▶ _DATA EXTRACT_:
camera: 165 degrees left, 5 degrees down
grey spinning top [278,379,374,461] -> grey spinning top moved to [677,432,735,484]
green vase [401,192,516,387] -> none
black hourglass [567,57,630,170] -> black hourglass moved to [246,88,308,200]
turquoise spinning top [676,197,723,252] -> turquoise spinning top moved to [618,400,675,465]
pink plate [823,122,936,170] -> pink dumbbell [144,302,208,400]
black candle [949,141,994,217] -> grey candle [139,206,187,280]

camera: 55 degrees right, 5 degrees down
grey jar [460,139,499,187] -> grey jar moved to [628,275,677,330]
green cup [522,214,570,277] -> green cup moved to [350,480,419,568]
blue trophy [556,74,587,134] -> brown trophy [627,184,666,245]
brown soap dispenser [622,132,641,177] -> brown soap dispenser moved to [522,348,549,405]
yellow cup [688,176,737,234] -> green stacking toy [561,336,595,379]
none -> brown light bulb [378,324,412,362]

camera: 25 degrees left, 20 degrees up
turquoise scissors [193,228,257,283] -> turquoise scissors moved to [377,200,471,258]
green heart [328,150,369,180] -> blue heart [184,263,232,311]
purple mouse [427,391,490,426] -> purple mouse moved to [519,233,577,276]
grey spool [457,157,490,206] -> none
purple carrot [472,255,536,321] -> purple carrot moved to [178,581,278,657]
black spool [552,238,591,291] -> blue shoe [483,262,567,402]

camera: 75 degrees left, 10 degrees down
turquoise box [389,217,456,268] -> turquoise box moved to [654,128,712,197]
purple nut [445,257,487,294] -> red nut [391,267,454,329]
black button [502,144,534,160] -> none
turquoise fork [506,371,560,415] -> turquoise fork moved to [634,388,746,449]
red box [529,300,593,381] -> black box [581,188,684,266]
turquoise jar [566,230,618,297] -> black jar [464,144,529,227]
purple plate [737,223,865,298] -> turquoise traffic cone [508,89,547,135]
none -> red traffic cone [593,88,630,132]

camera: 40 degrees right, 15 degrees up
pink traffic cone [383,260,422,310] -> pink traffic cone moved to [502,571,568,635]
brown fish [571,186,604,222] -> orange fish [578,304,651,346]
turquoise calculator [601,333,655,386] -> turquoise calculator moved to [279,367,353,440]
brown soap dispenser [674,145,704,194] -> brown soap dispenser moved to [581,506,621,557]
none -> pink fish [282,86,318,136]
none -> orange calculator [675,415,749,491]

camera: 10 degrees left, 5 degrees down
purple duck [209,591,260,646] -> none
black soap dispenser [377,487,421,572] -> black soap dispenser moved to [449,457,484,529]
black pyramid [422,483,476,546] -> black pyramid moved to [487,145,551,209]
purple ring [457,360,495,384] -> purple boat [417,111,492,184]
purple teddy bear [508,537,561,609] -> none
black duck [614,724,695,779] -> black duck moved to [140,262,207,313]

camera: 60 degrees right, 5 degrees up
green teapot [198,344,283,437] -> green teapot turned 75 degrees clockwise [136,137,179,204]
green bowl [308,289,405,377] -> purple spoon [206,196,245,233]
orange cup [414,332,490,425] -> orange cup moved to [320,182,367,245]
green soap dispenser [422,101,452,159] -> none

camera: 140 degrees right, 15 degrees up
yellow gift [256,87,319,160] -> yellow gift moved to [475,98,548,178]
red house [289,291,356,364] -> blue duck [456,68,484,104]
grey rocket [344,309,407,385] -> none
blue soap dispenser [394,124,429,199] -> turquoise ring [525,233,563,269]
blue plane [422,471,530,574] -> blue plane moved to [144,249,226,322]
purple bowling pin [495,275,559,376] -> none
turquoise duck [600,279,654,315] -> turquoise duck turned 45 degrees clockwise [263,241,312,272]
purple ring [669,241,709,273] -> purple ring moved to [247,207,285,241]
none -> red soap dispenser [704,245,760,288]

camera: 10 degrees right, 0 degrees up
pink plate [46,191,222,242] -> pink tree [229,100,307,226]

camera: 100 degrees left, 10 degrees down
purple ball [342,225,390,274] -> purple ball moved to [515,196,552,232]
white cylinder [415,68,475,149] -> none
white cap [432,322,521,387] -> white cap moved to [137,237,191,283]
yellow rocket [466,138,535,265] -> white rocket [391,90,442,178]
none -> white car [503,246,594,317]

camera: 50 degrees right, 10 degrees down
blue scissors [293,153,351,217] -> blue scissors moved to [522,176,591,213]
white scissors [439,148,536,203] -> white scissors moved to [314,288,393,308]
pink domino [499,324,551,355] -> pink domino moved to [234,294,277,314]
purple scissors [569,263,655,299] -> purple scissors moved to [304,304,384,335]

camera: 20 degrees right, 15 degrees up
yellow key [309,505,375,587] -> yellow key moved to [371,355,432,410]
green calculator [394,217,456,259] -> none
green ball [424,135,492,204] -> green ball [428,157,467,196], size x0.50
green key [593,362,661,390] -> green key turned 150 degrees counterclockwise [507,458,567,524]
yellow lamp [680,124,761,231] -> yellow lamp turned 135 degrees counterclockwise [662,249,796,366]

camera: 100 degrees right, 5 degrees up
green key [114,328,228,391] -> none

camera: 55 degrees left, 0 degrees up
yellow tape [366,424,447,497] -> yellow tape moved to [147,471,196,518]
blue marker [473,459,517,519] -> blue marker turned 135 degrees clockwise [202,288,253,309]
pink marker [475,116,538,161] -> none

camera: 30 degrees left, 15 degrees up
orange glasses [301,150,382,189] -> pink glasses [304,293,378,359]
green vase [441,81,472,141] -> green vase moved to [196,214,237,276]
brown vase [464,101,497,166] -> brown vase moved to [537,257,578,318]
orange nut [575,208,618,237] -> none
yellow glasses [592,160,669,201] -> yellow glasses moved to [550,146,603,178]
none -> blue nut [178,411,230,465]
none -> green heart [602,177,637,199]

▶ _WHAT IS BEING ASKED_: Across the entries above, how many lines include the word "brown"? Give only the number.

▶ _WORKED SOLUTION_: 6